[Available data — start]

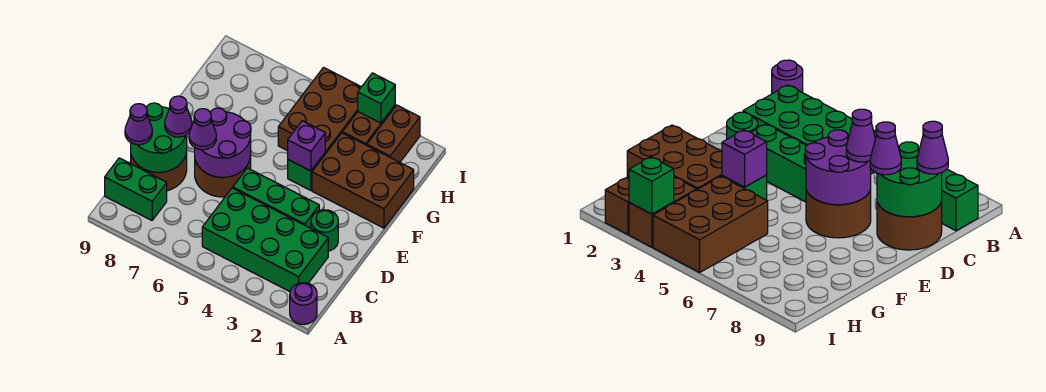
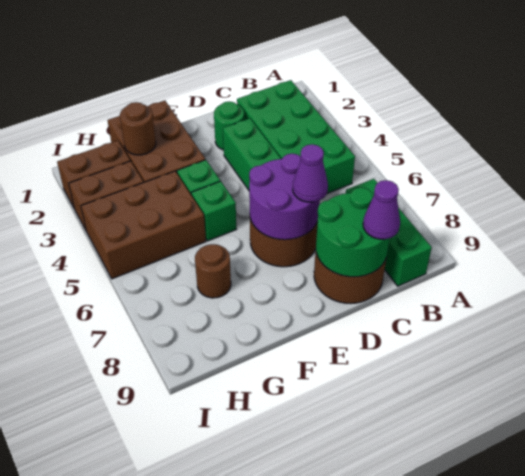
purple round brick A1 level 1 -> none
green brick B8:B9 level 1 -> green brick B7:B9 level 1
purple cone D8 level 3 -> none
purple brick F4 level 2 -> none
none -> brown round brick G2 level 2
none -> brown round brick G7 level 1
green brick I3 level 2 -> green brick F5 level 1

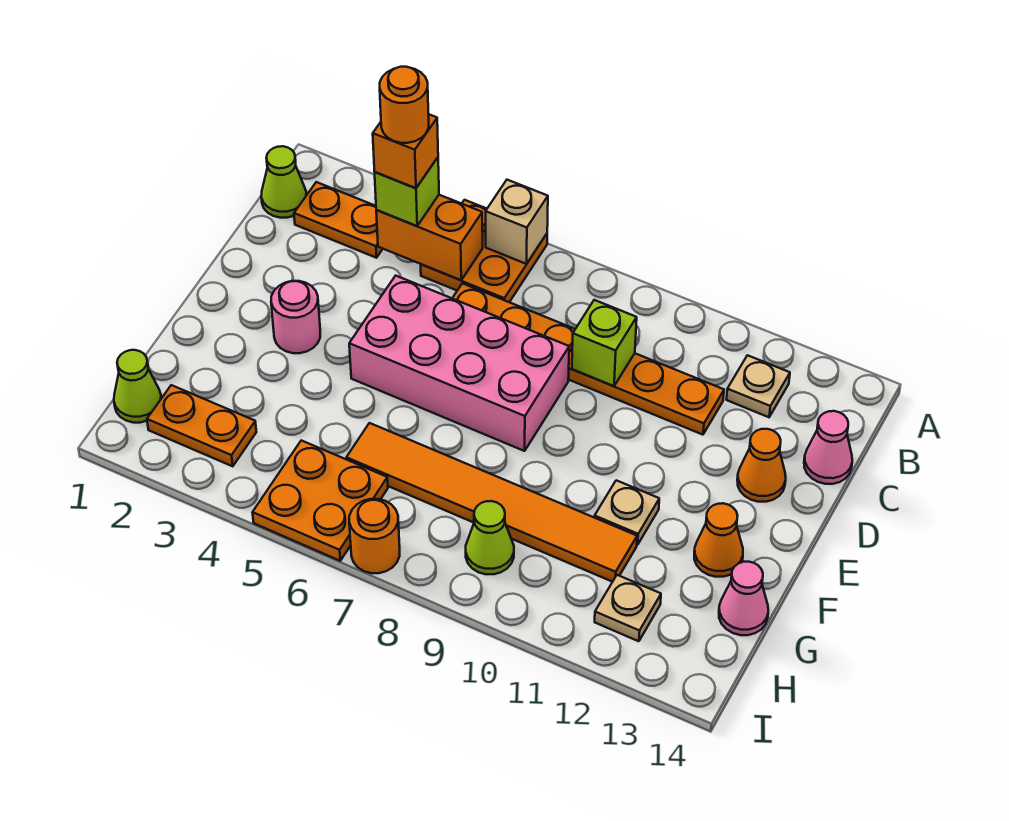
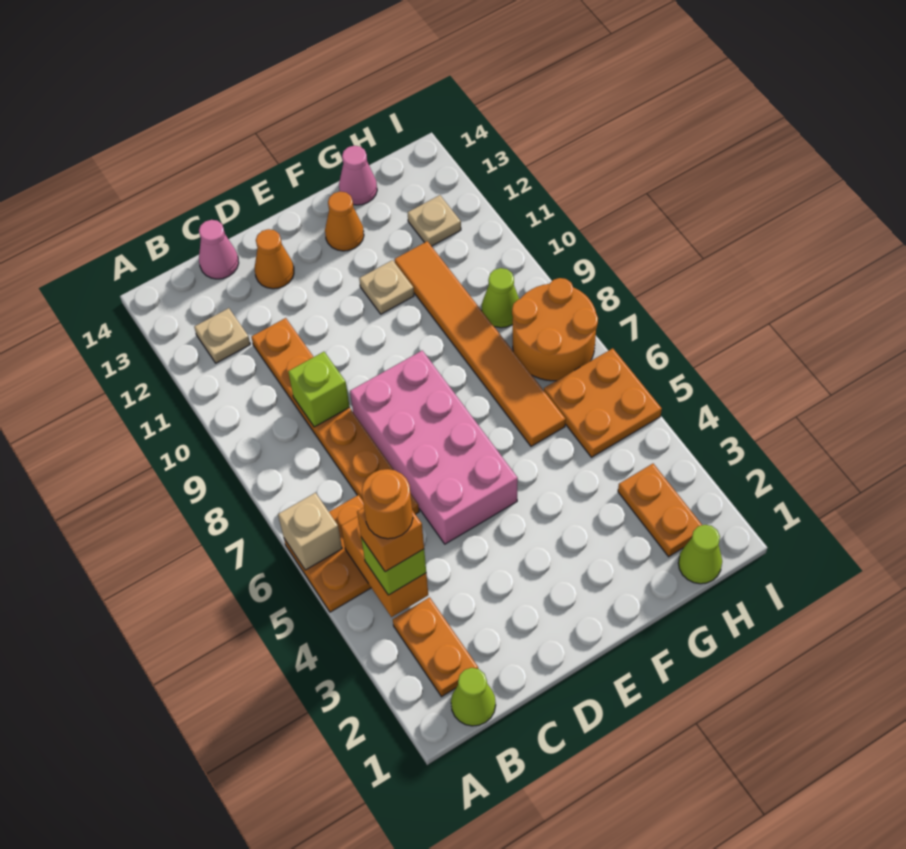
pink round brick E3 level 1 -> none
orange round brick I7 level 1 -> orange round brick H7:I8 level 1

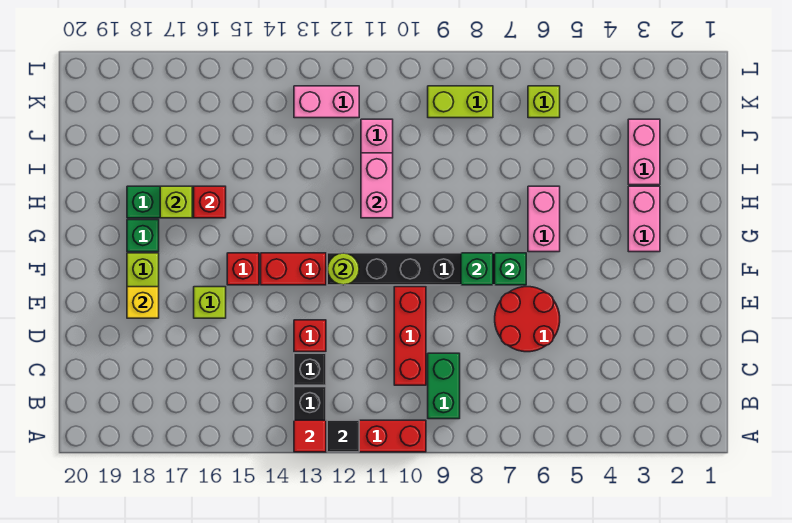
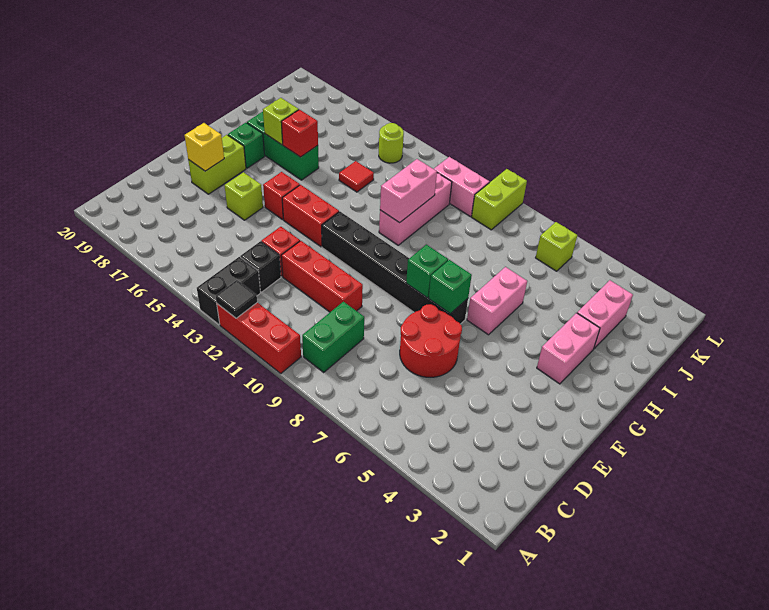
red tile A13 level 2 -> red tile I14 level 1
red brick C10:E10 level 1 -> red brick D10:D12 level 1
lime round brick F12 level 2 -> lime round brick K14 level 1
lime brick K8:K9 level 1 -> lime brick K9:L9 level 1
pink brick K12:K13 level 1 -> pink brick K10:K11 level 1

[Available data — finish]

Leaving every picture aside, reproduce exactly the lines above from the one with "none -> brown round brick G2 level 2" up to and including the one with "lime round brick F12", and no others.

## Task answer
none -> brown round brick G2 level 2
none -> brown round brick G7 level 1
green brick I3 level 2 -> green brick F5 level 1

pink round brick E3 level 1 -> none
orange round brick I7 level 1 -> orange round brick H7:I8 level 1

red tile A13 level 2 -> red tile I14 level 1
red brick C10:E10 level 1 -> red brick D10:D12 level 1
lime round brick F12 level 2 -> lime round brick K14 level 1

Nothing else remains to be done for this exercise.